* _Challenge_
List every line in the records below that contains the string "kern".

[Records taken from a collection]

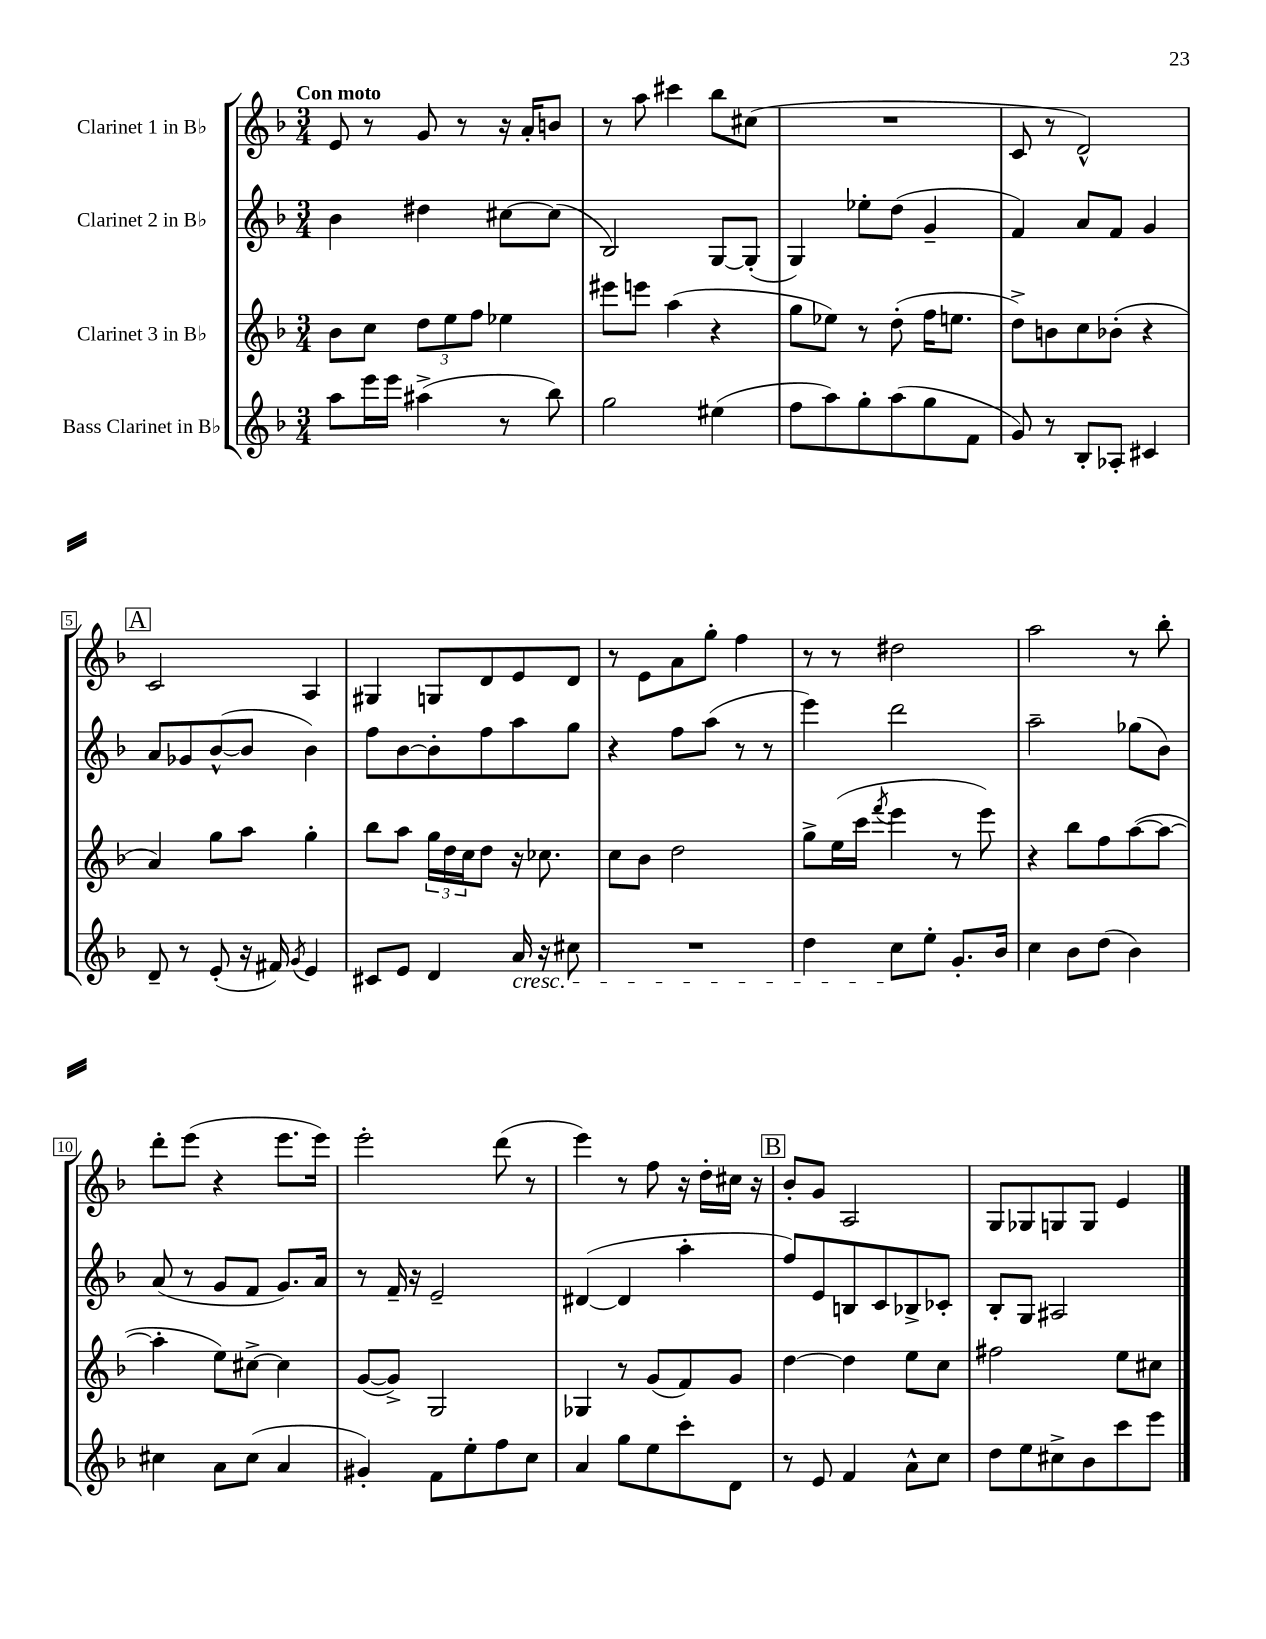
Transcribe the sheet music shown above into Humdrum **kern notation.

**kern	**kern	**kern	**kern
*staff4	*staff3	*staff2	*staff1
*clefG2	*clefG2	*clefG2	*clefG2
*k[b-]	*k[b-]	*k[b-]	*k[b-]
*M3/4	*M3/4	*M3/4	*M3/4
8aa	8b-	4b-	8e
16eee	8cc	.	8r
16eee	.	.	.
(4aa#^	12dd	4dd#	8g
.	12ee	.	.
.	.	.	8r
.	12ff	.	.
8r	4ee-	[8cc#	16r
.	.	.	16a'
8bb-)	.	(8cc#]	8b
=	=	=	=
2gg	8eee#	2B-)	8r
.	8eee	.	8aa
.	(4aa	.	4ccc#
(4ee#	4r	[8G	8bb-
.	.	(8G']	(8cc#
=	=	=	=
8ff	8gg	4G)	2.r
8aa)	8ee-)	.	.
8gg'	8r	8ee-'	.
(8aa	(8dd'	(8dd	.
8gg	16ff	4g~	.
.	8.ee	.	.
8f	.	.	.
=	=	=	=
8g)	8dd^)	4f)	8c
8r	8b	.	8r
8B-'	8cc	8a	2d^^)
8A-'	(8b-'	8f	.
4c#	4r	4g	.
=	=	=	=
8d~	4a)	8a	2c
8r	.	8g-	.
(8e'	8gg	([8b-^^	.
16r	8aa	8b-]	.
16f#)	.	.	.
8qg	.	.	.
4e	4gg'	4b-)	4A
=	=	=	=
8c#	8bb-	8ff	4G#
8e	8aa	[8b-	.
4d	24gg	8b-']	8G
.	24dd	.	.
.	24cc	.	.
.	8dd	8ff	8d
16a	16r	8aa	8e
16r	8.cc-	.	.
8cc#	.	8gg	8d
=	=	=	=
2.r	8cc	4r	8r
.	8b-	.	8e
.	2dd	8ff	8a
.	.	(8aa	8gg'
.	.	8r	4ff
.	.	8r	.
=	=	=	=
4dd	8gg^	4eee)	8r
.	(16ee	.	8r
.	16ccc	.	.
.	8qfff	.	.
8cc	4eee	2ddd	2dd#
8ee'	.	.	.
8.g'	8r	.	.
.	8eee)	.	.
16b-	.	.	.
=	=	=	=
4cc	4r	2aa~	2aa
8b-	8bb-	.	.
(8dd	8ff	.	.
4b-)	([8aa	(8gg-	8r
.	8aa_	8b-)	8bb-'
=	=	=	=
4cc#	4aa']	(8a	8ddd'
.	.	8r	(8eee
8a	8ee)	8g	4r
(8cc#	[8cc#^	8f	.
4a	4cc#]	8.g)	8.eee
.	.	16a	16eee)
=	=	=	=
4g#')	([8g	8r	2eee'
.	8g^])	16f~	.
.	.	16r	.
8f	2G	2e~	.
8ee'	.	.	.
8ff	.	.	(8ddd
8cc	.	.	8r
=	=	=	=
4a	4G-	([4d#	4eee)
8gg	8r	4d#]	8r
8ee	(8g	.	8ff
8ccc'	8f)	4aa'	16r
.	.	.	16dd'
8d	8g	.	16cc#
.	.	.	16r
=	=	=	=
8r	[4dd	8ff)	8b-'
8e	.	8e	8g
4f	4dd]	8B	2A
.	.	8c	.
8a^^	8ee	8B-^	.
8cc	8cc	8c-'	.
=	=	=	=
8dd	2ff#	8B-'	8G
8ee	.	8G	8G-
8cc#^	.	2A#	8G
8b-	.	.	8G
8ccc	8ee	.	4e
8eee	8cc#	.	.
==	==	==	==
*-	*-	*-	*-
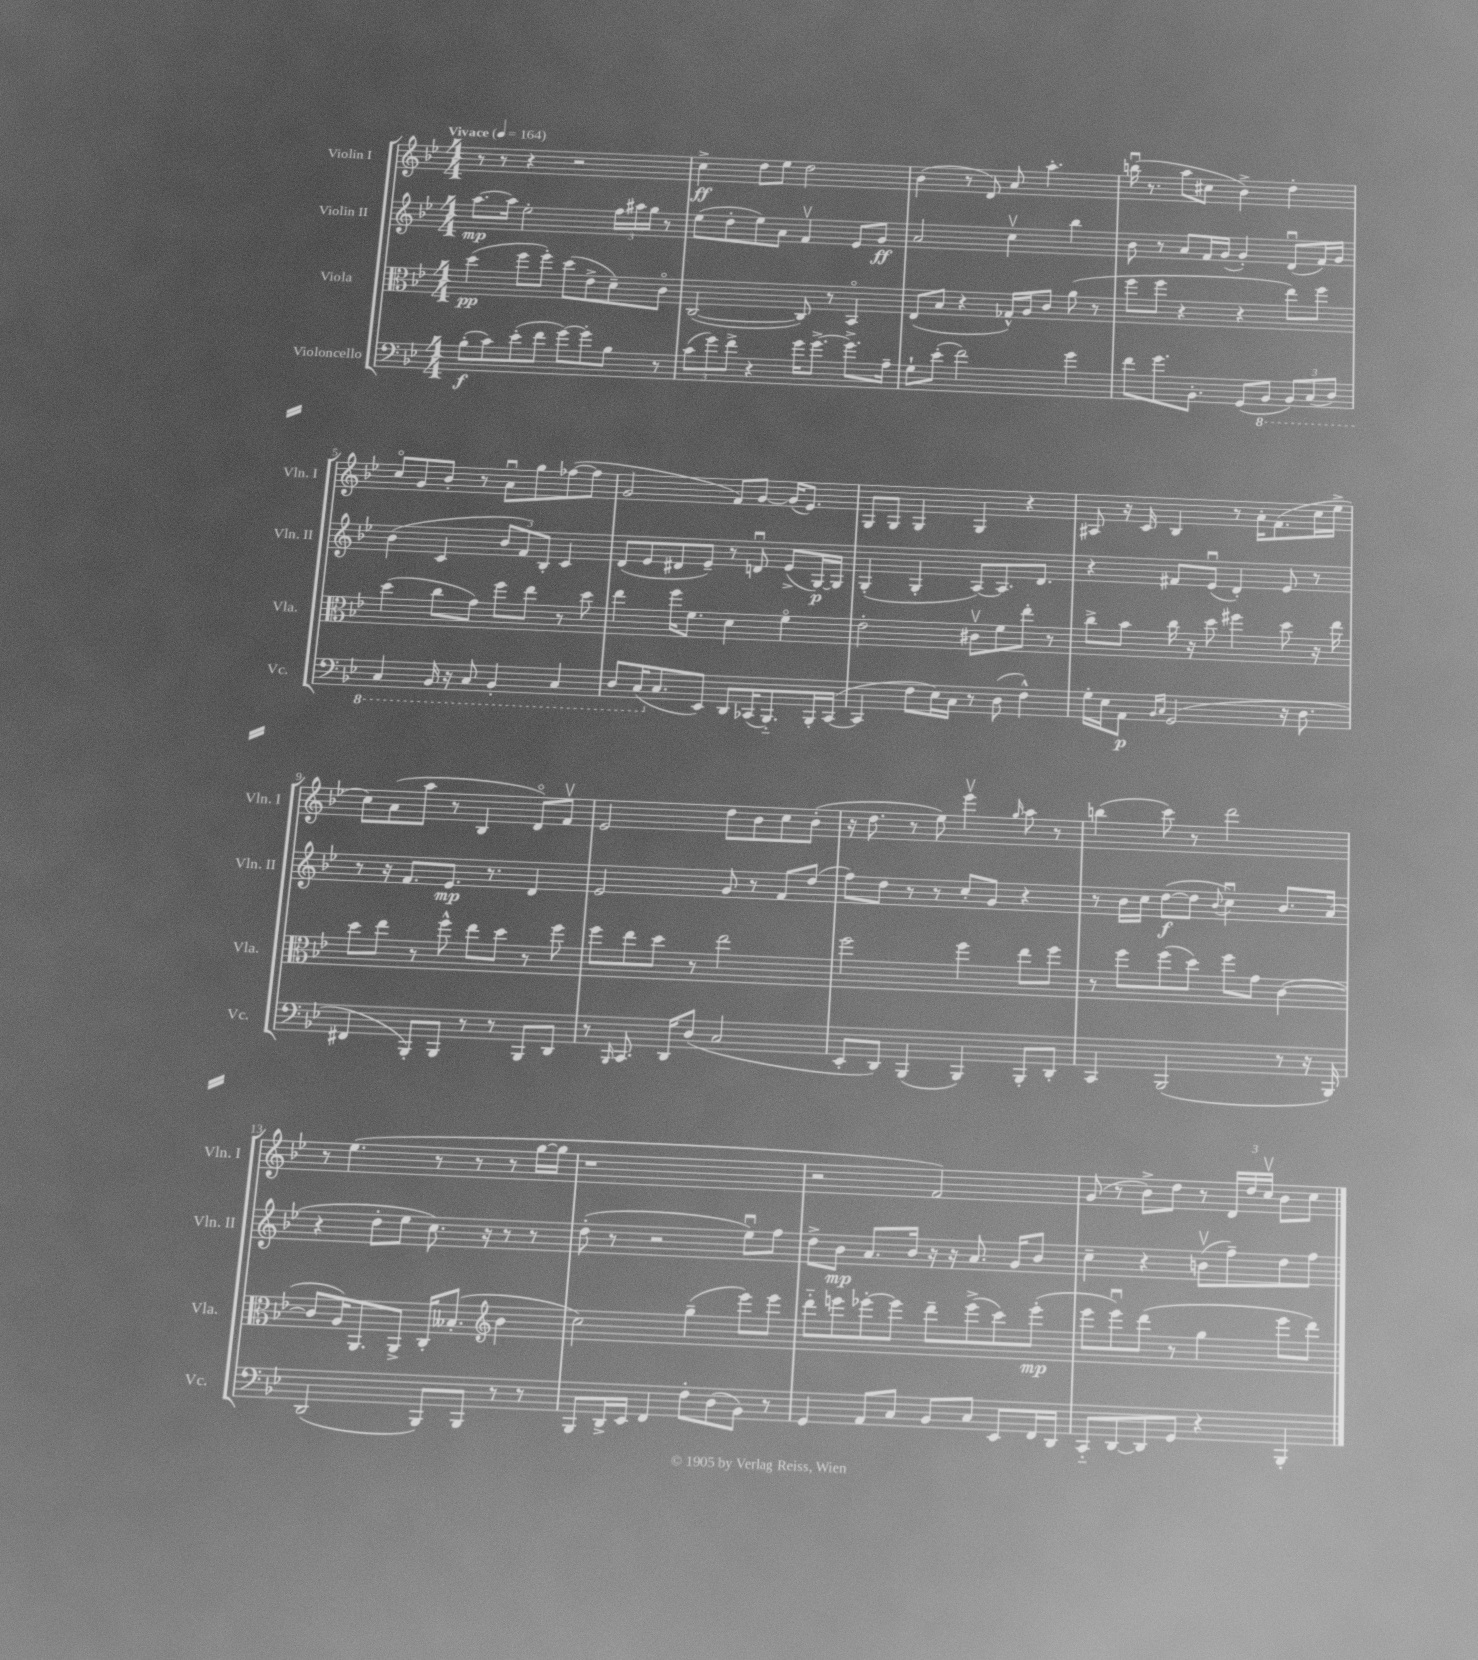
<<
\new StaffGroup <<
\new Staff = "s0" \with { instrumentName = "Violin I" shortInstrumentName = "Vln. I" } {
    \clef treble \key bes \major \numericTimeSignature \time 4/4 \tempo "Vivace" 4 = 164
    r8 r8 r4 r2 |
    c''4->\ff d''8 ees''8 d''2 |
    bes'4( r8 d'8) a'8 a''4.-. |
    b''16\downbow( r8. a''8 cis''8 bes'4->) d''4-. |
    c''8\flageolet g'8 bes'8-. r8 a'8\downbow g''8 fes''8~( fes''8 |
    g'2 f'8) g'8~ g'16( ees'8.) |
    g8 g8 g4 g4 r4 |
    ais8 r16 c'16 bes4 r8 a'16-. f'8.( c''16 ees''16-> |
    c''8) a'8( a''8 r8 bes4 d'8\flageolet) f'8\upbow |
    ees'2 d''8 bes'8 c''8 bes'8-.( |
    r16 d''8. r8 ees''8) ees'''4\upbow \grace { g''16 } a''8 r8 |
    b''4( c'''8) r8 d'''2 |
    r8 ees''4.( r8 r8 r8 g''16~ g''16 |
    r1 |
    r2 f'2) |
    g'8( r8 bes'8->) d''8 r8 \tuplet 3/2 { d'16 d''16 c''16\upbow } bes'8 c''8 \bar "|." |
}
\new Staff = "s1" \with { instrumentName = "Violin II" shortInstrumentName = "Vln. II" } {
    \clef treble \key bes \major \numericTimeSignature \time 4/4
    a''8.~\mp a''16 ees''2-. \tuplet 3/2 { f''16 ais''16 g''16 } r8 |
    ees''8( d''8-. ees''8) a'8 f'4\upbow ees'8 g'8\ff |
    a'2 c''4\upbow bes''4 |
    bes'8 r8 a'8 f'16 g'16( g'4-.) d'8\downbow( f'16) g'16 |
    bes'4( c'4 \tuplet 3/2 { bes'8 f'8) bes8-. } c'4 |
    d'8( ees'8 dis'8 ees'8--) r8 d'8\downbow ees'8->( g16~\p) g16 |
    g4-.( g4-. a8~) a8. d'8. |
    r4 fis'8 ees'8\downbow( d'4-.) ees'8 r8 |
    r8 r16 f'8. ees'8.\mp r8. d'4 |
    ees'2 g'8 r8 f'8 d''8( |
    f''8) d''8 r8 r8 c''8-. g'8 r4 |
    r8 bes'16 c''16 d''8~\f( d''8 \appoggiatura { bes'8 } c''4\downbow) bes'8. a'16( |
    r4 d''8-. ees''8 c''8.) r16 r8 r8 |
    d''8-.( r8 r2 ees''8\downbow) f''8 |
    d''8-> bes'8\mp a'8. bes'16 r16 r16 a'8. g'16 bes'8 |
    c''4-- r4 b'8\upbow( f''8--) d''8 f''8 \bar "|." |
}
\new Staff = "s2" \with { instrumentName = "Viola" shortInstrumentName = "Vla." } {
    \clef alto \key bes \major \numericTimeSignature \time 4/4
    d''4\pp( f''8 f''8-.) d''8( ees'8-> d'8--) c'8\flageolet |
    c2~( c8) r8 bes,4\flageolet |
    ees8( bes8 r4 ges16-^) a16 c'8 a'8( r8 |
    f''8 f''8 r4 r4 ees''8) f''8 |
    d''4( c''8 g'8) f''8 ees''8 r8 d''8 |
    ees''4 f''16 f'8. d'4 f'4\flageolet |
    ees'2-. cis'8\upbow f'8 ees''8-. r8 |
    c''8-> bes'8 c''16 r16 d''8 fis''4 d''8 r16 ees''16 |
    d''8 ees''8 r8 f''8-^ ees''8 d''8 r8 f''8 |
    f''8 ees''8 d''8 r8 ees''2 |
    f''2 f''4 ees''8 f''8 |
    r8 f''8 f''8( d''8) f''8 g'8 c'4~( |
    c'8 a16) a,8. a,8-> c16-. beses8.-.( \clef treble bes'4 |
    c''2) g''4--( ees'''8) ees'''8 |
    d'''8-_ e'''8 ees'''8~-. ees'''8 d'''8-- ees'''8->( c'''8) ees'''8-.\mp( |
    ees'''8 ees'''8\downbow) d'''8( r8 g''4 ees'''8 d'''8) \bar "|." |
}
\new Staff = "s3" \with { instrumentName = "Violoncello" shortInstrumentName = "Vc." } {
    \clef bass \key bes \major \numericTimeSignature \time 4/4
    bes8-.\f( c'8) ees'8-.( f'8 g'8~) g'8-. bes8 r8 |
    \tuplet 3/2 { c'8( g'8) f'8-> } r4 g'16 g'8.~-> g'8.-> a16-- |
    g8-! ees'8-.( f'2) g'4 |
    f'8 g'8. bes,8.-. g,8( \ottava #-1 bes,,8 \tuplet 3/2 { bes,,8) c,8( d,8) } |
    c,4 bes,,16 r16 c,8 bes,,4-. c,4 |
    d,8 c,16( \ottava #0 c8. ees,8) d,8 ces,16( bes,,8.-_) bes,,16-. ces,16~( |
    ces,4 f8 ees16) c16 r8 d8( f4-^) |
    g16-. ees16 a,8\p \grace { bes,16 c16 } g,2( r16 d8. |
    fis,4 bes,,8-.) bes,,8 r8 r8 bes,,8 d,8 |
    r8 \grace { bes,,16 } c,8. d,16 d8( c2 |
    ees,8-. d,8) bes,,4( bes,,4) bes,,8-. d,8-. |
    c,4 bes,,2( r8 r16 bes,,16) |
    d,2( bes,,8) bes,,8 r8 r8 |
    bes,,8 d,16-> ees,16 f,4 f8-. d8( bes,8) r8 |
    g,4 a,8 c8 bes,8 c8 ees,8 f,16 d,16 |
    c,8-_ d,8~ d,8 g,8 r4 bes,,4-. \bar "|." |
}
>>
>>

* _Solution for this exercise_
Transcribe the sheet music shown above into Humdrum **kern notation.
**kern	**kern	**kern	**kern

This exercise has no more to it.